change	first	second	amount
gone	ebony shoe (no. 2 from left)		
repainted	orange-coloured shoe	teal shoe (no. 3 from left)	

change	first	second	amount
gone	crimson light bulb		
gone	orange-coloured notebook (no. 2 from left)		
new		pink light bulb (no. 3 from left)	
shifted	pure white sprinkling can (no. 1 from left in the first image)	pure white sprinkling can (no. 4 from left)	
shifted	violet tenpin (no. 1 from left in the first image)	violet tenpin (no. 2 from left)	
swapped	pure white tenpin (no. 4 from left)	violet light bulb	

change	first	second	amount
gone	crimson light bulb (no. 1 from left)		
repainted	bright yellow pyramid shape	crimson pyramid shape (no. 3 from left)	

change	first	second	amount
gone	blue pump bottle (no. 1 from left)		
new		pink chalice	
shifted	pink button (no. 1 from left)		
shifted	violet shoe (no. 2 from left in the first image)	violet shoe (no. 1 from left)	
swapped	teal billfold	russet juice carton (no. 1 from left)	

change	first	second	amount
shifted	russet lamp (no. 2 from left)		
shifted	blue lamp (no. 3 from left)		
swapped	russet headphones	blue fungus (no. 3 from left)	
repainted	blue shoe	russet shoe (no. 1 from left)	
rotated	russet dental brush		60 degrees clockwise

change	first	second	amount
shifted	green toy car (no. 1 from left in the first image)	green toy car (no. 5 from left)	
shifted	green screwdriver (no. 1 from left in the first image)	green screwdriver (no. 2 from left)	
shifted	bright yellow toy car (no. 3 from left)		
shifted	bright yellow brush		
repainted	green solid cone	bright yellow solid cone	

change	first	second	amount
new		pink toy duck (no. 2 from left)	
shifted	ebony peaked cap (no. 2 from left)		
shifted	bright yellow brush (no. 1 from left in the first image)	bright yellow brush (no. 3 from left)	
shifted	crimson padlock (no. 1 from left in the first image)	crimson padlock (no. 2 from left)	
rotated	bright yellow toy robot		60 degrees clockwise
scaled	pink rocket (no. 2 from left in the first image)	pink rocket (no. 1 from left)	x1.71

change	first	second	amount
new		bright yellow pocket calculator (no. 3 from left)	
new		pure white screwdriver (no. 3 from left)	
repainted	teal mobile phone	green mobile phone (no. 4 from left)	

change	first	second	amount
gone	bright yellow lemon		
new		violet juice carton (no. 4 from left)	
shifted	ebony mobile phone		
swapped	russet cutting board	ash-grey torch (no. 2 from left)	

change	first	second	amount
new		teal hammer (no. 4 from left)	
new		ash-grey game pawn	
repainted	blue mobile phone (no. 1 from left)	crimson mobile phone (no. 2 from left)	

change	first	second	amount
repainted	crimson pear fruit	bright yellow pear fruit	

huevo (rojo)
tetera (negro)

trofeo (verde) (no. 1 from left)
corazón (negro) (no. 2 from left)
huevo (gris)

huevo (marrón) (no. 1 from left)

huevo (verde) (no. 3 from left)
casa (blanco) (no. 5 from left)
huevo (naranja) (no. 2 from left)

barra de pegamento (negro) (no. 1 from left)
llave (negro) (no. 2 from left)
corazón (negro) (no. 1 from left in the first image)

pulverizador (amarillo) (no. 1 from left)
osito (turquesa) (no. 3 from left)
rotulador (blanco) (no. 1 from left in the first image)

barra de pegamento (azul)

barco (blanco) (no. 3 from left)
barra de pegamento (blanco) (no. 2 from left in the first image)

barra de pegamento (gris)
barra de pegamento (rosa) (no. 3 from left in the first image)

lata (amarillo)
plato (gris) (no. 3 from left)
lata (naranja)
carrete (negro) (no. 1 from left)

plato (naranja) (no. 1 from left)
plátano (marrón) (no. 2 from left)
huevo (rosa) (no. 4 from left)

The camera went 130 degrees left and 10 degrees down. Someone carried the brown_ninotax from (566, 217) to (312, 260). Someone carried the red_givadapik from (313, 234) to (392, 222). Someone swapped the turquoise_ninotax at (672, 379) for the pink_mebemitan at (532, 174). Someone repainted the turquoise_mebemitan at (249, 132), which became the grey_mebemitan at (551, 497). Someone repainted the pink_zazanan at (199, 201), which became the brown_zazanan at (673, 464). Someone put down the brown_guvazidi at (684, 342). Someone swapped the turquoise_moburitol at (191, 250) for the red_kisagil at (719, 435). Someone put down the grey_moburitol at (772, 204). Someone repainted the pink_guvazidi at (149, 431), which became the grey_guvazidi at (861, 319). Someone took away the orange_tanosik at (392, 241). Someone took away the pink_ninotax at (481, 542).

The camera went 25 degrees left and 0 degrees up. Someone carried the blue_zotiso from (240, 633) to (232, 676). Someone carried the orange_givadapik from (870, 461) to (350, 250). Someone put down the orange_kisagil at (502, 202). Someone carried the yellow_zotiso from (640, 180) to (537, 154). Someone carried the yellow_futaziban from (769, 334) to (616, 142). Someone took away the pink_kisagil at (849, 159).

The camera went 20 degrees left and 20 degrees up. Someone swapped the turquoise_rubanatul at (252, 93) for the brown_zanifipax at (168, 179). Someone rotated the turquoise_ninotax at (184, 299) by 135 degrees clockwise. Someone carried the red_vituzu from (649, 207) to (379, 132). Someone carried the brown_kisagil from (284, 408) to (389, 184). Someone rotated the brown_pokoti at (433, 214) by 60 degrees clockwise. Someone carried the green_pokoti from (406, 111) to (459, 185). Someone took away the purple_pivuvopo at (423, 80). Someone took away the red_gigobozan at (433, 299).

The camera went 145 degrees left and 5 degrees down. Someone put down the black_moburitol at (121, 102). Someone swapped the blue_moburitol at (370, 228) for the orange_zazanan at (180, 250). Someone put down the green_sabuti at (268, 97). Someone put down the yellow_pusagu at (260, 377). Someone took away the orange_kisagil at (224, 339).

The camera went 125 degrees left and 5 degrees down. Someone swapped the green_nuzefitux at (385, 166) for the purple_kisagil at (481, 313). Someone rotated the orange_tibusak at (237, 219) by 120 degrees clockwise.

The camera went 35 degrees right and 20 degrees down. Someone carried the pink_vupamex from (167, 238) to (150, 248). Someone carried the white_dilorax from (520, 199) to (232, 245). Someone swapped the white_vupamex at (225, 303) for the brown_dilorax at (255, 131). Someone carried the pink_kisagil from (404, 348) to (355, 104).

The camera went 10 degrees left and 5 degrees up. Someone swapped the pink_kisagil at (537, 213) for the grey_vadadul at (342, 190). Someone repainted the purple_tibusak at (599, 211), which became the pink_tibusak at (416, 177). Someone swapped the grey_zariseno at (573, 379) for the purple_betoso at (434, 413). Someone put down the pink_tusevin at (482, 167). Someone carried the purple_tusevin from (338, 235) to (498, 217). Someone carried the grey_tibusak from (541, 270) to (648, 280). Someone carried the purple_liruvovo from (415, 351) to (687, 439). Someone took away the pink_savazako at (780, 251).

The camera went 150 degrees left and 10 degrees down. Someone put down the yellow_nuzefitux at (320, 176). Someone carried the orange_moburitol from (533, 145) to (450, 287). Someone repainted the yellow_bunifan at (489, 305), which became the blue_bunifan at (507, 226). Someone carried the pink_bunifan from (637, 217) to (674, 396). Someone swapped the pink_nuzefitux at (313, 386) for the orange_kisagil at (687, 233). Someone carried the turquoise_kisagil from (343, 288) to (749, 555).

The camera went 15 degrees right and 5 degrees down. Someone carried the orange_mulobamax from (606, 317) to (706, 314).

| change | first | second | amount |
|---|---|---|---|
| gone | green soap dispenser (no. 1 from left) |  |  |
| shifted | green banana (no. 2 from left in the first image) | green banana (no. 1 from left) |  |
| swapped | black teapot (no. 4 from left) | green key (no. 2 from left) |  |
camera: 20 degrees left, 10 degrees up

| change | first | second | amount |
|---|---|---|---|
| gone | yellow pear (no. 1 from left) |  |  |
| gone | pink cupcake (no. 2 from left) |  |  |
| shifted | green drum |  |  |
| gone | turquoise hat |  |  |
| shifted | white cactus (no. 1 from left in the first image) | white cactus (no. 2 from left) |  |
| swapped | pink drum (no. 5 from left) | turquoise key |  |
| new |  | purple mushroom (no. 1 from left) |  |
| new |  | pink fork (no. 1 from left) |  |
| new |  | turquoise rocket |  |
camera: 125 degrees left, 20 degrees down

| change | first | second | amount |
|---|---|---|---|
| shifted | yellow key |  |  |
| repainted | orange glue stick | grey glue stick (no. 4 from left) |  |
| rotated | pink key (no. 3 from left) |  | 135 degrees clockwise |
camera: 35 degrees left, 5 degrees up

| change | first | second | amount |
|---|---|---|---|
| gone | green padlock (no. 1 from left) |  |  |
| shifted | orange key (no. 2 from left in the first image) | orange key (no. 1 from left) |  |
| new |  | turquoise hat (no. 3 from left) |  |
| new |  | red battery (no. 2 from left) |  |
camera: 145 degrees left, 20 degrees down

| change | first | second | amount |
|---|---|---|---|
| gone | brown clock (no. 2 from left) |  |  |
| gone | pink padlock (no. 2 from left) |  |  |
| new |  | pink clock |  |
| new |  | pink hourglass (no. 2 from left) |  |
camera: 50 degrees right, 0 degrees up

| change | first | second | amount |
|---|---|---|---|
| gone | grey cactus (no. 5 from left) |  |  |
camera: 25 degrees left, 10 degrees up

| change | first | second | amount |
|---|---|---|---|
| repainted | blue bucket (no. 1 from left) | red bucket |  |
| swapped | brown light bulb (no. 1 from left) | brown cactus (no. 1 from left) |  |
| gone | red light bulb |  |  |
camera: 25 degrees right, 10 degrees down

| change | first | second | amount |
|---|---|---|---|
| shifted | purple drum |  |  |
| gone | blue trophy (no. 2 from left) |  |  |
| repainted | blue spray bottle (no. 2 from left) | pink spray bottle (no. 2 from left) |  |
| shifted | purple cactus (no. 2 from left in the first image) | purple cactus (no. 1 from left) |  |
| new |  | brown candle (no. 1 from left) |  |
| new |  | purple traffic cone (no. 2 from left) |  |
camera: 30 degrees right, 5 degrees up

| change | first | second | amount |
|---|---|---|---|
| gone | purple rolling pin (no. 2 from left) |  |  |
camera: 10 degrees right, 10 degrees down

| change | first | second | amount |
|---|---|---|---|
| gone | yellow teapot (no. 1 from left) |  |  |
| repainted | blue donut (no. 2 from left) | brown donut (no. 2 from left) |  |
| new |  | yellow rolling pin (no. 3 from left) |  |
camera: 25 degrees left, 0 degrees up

YOUR ASSIGNMENT
Repeat, exactly and only, the lines from the beginning of the material through the line that contains "shoe (no. 2 from left)".

OUTPUT OF THE TASK
change	first	second	amount
gone	ebony shoe (no. 2 from left)		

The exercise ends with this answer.